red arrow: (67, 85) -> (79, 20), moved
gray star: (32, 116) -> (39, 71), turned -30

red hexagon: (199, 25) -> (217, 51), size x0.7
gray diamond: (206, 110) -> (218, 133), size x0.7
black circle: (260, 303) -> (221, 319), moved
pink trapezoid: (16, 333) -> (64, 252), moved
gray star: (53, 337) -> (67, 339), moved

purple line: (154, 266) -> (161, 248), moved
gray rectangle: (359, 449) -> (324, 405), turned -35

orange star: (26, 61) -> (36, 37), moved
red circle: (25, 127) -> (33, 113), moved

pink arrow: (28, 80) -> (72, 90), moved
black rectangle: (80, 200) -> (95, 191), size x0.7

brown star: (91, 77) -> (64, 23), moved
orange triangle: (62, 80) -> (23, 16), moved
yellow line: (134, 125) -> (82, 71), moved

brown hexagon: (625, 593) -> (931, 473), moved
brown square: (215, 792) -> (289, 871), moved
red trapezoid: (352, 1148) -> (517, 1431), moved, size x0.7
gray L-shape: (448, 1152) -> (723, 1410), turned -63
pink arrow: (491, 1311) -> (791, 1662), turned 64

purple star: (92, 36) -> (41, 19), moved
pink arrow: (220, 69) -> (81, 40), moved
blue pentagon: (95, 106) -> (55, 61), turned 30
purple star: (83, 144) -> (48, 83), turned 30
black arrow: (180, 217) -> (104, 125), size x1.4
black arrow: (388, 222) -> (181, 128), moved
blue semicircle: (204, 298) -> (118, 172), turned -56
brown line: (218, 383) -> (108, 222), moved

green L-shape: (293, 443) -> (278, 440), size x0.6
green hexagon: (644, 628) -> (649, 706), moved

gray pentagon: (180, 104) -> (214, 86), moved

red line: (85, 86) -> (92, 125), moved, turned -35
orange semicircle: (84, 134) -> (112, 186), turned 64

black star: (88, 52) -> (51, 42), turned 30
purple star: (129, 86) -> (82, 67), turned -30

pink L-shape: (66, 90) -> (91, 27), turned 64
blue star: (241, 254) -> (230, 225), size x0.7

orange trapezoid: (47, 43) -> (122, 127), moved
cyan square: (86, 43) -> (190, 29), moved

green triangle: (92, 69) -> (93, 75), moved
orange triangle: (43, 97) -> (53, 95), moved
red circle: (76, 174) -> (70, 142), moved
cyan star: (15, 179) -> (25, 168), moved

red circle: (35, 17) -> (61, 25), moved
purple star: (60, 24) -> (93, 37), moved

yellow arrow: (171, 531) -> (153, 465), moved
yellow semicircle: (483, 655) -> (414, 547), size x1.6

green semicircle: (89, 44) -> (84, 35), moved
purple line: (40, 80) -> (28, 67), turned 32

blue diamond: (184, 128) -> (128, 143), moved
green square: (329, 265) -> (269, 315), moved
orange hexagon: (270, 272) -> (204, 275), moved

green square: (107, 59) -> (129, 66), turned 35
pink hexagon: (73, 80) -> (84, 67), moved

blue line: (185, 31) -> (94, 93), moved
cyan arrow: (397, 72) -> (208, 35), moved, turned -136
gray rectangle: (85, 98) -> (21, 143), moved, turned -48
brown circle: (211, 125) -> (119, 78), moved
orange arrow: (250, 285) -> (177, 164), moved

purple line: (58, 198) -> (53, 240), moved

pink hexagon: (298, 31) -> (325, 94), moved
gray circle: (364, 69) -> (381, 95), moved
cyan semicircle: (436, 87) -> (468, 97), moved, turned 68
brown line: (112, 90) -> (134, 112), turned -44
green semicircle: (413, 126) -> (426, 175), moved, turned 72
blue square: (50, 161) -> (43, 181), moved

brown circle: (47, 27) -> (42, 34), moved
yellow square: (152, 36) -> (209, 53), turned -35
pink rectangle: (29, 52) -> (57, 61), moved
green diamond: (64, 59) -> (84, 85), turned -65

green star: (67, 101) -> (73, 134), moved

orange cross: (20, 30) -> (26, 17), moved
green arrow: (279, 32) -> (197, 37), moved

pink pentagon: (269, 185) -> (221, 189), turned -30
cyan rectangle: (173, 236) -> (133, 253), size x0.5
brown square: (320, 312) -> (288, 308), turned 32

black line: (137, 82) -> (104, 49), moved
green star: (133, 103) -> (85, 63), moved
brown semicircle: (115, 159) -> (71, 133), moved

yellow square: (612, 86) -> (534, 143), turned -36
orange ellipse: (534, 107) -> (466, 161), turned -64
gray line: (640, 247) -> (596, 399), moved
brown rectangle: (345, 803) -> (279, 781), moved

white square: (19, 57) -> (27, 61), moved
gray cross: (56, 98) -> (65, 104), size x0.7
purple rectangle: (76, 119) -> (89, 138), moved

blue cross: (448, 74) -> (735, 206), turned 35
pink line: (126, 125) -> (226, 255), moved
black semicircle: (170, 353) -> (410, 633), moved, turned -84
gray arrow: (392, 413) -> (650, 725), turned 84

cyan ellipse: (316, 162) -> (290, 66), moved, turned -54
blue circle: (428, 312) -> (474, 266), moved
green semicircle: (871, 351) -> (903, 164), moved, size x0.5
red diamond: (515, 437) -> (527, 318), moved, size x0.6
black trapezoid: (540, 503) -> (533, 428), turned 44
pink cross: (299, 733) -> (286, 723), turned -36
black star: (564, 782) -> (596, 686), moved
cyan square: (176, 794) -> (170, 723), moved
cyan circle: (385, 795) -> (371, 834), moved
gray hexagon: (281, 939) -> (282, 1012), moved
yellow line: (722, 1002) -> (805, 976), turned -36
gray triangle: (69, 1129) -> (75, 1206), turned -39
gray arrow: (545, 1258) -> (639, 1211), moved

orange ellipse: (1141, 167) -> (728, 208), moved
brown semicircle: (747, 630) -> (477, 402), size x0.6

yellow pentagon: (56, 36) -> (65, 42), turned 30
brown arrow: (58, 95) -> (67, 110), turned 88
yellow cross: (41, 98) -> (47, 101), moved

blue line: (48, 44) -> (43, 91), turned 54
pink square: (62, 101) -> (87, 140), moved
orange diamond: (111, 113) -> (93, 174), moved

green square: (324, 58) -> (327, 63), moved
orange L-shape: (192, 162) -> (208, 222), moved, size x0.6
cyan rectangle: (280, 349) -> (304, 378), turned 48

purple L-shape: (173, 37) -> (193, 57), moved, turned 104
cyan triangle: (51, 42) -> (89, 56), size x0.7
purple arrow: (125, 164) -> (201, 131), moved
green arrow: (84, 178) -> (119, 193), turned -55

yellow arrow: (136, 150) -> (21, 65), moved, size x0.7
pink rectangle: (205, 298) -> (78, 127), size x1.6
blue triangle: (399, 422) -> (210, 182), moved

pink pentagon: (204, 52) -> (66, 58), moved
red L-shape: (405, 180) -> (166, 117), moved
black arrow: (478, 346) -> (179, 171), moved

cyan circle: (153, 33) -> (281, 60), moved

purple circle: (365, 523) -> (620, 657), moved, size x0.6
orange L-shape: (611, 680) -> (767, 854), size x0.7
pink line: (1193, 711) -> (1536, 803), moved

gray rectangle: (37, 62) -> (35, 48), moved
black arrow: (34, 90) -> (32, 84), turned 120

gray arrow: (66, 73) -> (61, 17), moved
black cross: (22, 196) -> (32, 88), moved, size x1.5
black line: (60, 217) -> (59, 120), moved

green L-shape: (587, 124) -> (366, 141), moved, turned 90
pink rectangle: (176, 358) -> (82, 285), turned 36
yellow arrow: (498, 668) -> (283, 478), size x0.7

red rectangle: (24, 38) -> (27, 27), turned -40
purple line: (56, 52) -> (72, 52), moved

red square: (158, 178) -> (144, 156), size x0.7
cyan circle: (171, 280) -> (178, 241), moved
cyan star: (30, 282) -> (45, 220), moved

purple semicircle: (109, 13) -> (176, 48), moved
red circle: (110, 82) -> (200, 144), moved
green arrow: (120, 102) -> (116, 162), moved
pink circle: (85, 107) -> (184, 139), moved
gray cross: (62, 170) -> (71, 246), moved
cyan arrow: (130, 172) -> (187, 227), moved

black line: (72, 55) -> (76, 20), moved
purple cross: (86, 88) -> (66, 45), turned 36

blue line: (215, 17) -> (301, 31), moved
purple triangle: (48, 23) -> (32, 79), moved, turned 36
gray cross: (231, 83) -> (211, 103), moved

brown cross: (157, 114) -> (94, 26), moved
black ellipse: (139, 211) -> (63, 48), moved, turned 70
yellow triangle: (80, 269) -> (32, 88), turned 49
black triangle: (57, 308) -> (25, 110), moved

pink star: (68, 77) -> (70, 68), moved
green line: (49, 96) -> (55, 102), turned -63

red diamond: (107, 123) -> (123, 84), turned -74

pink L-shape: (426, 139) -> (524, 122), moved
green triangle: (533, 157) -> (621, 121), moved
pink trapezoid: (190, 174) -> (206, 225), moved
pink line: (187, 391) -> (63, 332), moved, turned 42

═══

YOUR TASK:
Search the lines above for the string "pentagon" and copy each line that has it.

SOLUTION BELOW:
blue pentagon: (95, 106) -> (55, 61), turned 30
gray pentagon: (180, 104) -> (214, 86), moved
pink pentagon: (269, 185) -> (221, 189), turned -30
yellow pentagon: (56, 36) -> (65, 42), turned 30
pink pentagon: (204, 52) -> (66, 58), moved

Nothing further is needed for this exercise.